Directions for this task
Every line from the first one in the listing down to the line with "C7: 47uF (GND, VA) -> none" should be restated word for word.

Supplied data
Content starts
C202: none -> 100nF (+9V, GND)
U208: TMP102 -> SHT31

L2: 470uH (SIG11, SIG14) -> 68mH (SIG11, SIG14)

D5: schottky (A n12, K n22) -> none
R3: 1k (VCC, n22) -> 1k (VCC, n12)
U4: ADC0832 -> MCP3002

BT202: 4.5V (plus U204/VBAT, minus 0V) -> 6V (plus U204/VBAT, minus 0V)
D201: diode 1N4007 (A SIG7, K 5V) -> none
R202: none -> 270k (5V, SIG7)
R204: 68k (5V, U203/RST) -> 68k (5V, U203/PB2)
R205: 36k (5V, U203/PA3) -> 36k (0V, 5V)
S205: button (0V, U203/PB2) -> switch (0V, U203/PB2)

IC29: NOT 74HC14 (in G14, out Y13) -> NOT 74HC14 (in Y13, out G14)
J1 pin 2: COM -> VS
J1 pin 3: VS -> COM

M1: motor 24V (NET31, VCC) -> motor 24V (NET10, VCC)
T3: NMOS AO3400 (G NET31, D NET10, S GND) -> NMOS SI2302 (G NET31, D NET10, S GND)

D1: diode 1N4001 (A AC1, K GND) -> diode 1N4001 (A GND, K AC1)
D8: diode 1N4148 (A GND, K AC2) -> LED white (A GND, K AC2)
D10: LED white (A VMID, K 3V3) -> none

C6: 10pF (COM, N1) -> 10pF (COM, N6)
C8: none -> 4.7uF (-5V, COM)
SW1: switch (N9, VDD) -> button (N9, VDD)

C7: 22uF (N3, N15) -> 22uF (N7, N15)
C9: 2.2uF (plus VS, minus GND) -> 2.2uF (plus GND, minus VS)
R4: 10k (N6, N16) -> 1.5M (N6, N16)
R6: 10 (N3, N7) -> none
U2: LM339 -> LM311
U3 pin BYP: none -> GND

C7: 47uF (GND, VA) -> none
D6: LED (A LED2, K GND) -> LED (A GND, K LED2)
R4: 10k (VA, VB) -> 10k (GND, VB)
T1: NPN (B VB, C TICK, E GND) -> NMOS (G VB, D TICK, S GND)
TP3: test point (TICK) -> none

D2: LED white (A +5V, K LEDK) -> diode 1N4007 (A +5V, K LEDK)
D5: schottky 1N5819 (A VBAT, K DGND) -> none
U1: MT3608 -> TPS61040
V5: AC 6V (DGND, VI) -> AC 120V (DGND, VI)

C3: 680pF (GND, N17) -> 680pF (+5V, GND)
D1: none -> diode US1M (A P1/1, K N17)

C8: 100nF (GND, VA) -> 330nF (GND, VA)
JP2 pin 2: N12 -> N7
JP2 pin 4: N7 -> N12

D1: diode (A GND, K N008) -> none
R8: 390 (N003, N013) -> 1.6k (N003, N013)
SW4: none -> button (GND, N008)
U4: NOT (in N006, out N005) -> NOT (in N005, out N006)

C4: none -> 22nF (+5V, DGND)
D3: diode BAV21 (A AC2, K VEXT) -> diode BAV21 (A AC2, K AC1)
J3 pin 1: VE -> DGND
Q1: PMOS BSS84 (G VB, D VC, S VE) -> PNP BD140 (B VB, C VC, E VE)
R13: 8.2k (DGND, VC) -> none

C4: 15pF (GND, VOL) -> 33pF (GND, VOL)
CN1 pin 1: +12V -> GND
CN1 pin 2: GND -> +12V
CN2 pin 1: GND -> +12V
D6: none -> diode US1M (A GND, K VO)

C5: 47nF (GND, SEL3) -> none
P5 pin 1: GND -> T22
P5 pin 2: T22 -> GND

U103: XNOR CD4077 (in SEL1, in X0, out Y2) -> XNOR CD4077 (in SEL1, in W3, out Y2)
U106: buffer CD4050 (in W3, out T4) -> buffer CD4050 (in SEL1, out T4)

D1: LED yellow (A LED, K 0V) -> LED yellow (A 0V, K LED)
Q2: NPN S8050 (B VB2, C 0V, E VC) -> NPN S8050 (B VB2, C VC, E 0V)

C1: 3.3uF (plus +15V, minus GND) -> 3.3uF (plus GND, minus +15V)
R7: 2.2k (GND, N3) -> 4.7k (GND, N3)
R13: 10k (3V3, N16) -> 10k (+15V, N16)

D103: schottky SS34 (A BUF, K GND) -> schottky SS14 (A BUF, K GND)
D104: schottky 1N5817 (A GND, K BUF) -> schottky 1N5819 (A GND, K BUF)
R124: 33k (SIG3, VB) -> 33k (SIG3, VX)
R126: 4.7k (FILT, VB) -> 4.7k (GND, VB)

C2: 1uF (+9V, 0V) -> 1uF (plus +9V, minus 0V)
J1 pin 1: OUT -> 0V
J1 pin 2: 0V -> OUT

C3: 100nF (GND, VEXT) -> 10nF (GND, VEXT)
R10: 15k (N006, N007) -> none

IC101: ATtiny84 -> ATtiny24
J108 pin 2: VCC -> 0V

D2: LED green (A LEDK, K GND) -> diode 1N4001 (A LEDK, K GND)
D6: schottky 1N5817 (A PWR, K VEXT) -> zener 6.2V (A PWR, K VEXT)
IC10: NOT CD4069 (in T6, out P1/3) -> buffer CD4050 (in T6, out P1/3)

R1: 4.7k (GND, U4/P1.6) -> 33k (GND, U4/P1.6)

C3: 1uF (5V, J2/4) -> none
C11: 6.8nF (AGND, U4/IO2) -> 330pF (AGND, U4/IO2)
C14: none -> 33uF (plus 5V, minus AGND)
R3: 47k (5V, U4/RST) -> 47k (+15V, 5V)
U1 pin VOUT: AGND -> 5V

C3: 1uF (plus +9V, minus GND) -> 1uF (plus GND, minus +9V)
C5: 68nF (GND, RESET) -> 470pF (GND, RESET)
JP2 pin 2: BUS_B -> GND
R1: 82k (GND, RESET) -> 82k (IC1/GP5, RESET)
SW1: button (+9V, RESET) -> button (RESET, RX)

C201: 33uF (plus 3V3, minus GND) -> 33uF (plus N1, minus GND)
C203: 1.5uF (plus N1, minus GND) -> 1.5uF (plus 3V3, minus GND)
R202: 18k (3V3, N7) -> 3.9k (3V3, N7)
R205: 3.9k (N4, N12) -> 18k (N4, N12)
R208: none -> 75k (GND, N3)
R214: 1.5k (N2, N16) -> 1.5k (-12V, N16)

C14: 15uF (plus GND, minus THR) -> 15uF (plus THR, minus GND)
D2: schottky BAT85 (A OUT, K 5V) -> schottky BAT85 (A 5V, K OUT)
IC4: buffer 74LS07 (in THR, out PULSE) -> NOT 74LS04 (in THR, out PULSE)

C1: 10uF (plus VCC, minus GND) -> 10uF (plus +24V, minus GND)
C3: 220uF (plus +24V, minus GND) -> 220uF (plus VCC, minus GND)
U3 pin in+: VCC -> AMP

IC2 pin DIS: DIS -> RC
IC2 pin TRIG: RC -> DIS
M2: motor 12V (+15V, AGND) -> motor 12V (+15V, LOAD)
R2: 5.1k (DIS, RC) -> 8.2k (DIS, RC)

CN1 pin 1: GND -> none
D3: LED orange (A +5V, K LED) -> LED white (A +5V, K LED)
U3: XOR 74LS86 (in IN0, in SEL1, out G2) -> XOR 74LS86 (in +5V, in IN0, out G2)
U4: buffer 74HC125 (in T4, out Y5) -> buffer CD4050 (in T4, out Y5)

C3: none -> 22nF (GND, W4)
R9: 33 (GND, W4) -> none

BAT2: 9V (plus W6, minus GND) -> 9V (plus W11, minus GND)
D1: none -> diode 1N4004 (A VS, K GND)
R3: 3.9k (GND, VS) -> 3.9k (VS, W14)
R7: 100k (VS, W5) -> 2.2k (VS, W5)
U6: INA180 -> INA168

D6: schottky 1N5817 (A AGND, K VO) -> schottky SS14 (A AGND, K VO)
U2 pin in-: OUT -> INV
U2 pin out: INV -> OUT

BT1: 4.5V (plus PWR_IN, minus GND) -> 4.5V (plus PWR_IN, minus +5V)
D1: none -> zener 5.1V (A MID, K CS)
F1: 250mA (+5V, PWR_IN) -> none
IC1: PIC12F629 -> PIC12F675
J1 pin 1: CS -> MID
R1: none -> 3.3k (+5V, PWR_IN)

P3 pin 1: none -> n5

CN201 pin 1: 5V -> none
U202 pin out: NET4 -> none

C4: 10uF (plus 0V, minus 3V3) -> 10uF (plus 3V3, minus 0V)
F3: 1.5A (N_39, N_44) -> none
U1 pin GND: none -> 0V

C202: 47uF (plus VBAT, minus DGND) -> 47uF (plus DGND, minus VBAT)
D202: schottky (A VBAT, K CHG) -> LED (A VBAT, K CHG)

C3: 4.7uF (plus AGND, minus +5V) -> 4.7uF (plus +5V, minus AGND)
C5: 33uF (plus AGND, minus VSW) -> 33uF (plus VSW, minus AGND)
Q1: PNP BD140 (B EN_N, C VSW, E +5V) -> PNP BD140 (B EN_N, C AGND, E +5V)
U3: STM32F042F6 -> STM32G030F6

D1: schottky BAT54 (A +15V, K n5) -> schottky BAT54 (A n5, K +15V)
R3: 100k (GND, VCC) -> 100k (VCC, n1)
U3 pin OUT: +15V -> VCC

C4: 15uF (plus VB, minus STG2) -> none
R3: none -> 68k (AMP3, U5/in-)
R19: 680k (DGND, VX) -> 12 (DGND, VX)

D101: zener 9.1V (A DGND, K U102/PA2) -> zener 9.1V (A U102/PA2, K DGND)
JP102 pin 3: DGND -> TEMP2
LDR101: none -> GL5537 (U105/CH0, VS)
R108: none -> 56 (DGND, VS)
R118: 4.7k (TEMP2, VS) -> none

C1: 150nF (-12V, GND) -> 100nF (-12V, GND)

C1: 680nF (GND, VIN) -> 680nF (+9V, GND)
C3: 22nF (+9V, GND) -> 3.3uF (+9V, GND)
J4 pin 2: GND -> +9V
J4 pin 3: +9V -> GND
Content ends
Answer space
C202: none -> 100nF (+9V, GND)
U208: TMP102 -> SHT31

L2: 470uH (SIG11, SIG14) -> 68mH (SIG11, SIG14)

D5: schottky (A n12, K n22) -> none
R3: 1k (VCC, n22) -> 1k (VCC, n12)
U4: ADC0832 -> MCP3002

BT202: 4.5V (plus U204/VBAT, minus 0V) -> 6V (plus U204/VBAT, minus 0V)
D201: diode 1N4007 (A SIG7, K 5V) -> none
R202: none -> 270k (5V, SIG7)
R204: 68k (5V, U203/RST) -> 68k (5V, U203/PB2)
R205: 36k (5V, U203/PA3) -> 36k (0V, 5V)
S205: button (0V, U203/PB2) -> switch (0V, U203/PB2)

IC29: NOT 74HC14 (in G14, out Y13) -> NOT 74HC14 (in Y13, out G14)
J1 pin 2: COM -> VS
J1 pin 3: VS -> COM

M1: motor 24V (NET31, VCC) -> motor 24V (NET10, VCC)
T3: NMOS AO3400 (G NET31, D NET10, S GND) -> NMOS SI2302 (G NET31, D NET10, S GND)

D1: diode 1N4001 (A AC1, K GND) -> diode 1N4001 (A GND, K AC1)
D8: diode 1N4148 (A GND, K AC2) -> LED white (A GND, K AC2)
D10: LED white (A VMID, K 3V3) -> none

C6: 10pF (COM, N1) -> 10pF (COM, N6)
C8: none -> 4.7uF (-5V, COM)
SW1: switch (N9, VDD) -> button (N9, VDD)

C7: 22uF (N3, N15) -> 22uF (N7, N15)
C9: 2.2uF (plus VS, minus GND) -> 2.2uF (plus GND, minus VS)
R4: 10k (N6, N16) -> 1.5M (N6, N16)
R6: 10 (N3, N7) -> none
U2: LM339 -> LM311
U3 pin BYP: none -> GND

C7: 47uF (GND, VA) -> none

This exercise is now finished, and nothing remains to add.